Start of The data

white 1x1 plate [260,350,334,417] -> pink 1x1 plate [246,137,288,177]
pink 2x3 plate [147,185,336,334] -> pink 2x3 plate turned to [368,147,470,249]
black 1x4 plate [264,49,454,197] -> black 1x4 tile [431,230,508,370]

End of The data
Start of The data

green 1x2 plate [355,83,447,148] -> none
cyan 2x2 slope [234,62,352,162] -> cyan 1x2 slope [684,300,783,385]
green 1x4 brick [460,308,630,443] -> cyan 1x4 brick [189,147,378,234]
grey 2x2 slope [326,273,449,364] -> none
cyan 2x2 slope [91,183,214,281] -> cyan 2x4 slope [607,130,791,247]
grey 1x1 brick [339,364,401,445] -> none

End of The data
Start of The data

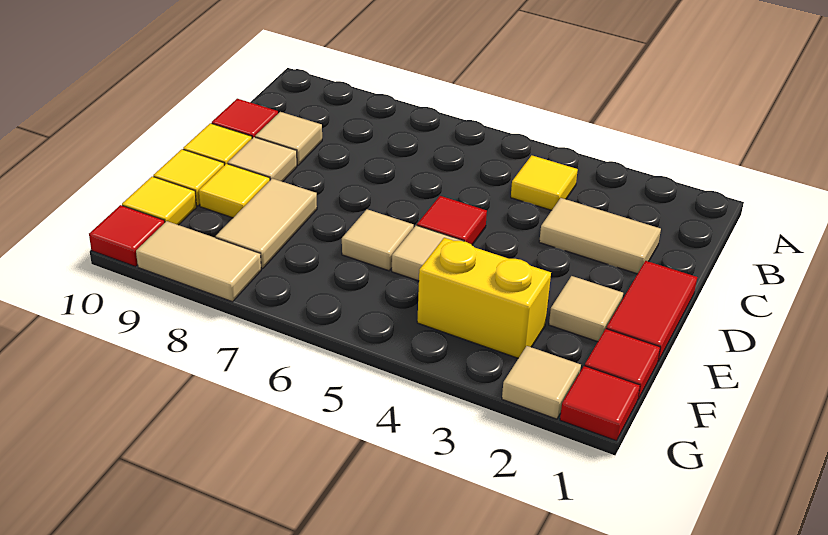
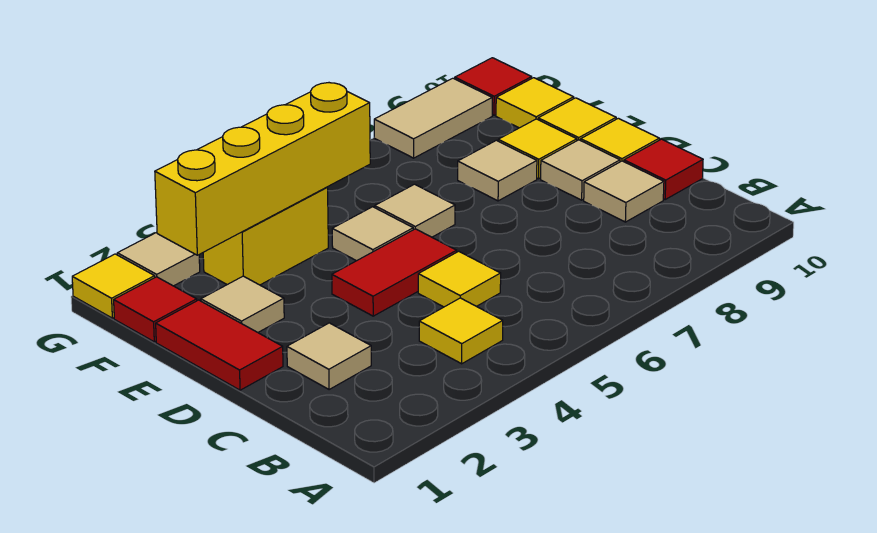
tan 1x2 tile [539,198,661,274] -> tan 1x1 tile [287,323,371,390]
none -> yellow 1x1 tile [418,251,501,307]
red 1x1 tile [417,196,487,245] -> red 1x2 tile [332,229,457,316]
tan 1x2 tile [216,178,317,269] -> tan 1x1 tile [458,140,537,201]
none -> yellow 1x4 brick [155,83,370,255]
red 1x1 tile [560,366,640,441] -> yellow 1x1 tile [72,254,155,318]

End of The data

● **Activity**
Please make an exact copy of the lines above from the line with "white 1x1 plate" through the line with "black 1x4 plate", both ends included.

● **Response**
white 1x1 plate [260,350,334,417] -> pink 1x1 plate [246,137,288,177]
pink 2x3 plate [147,185,336,334] -> pink 2x3 plate turned to [368,147,470,249]
black 1x4 plate [264,49,454,197] -> black 1x4 tile [431,230,508,370]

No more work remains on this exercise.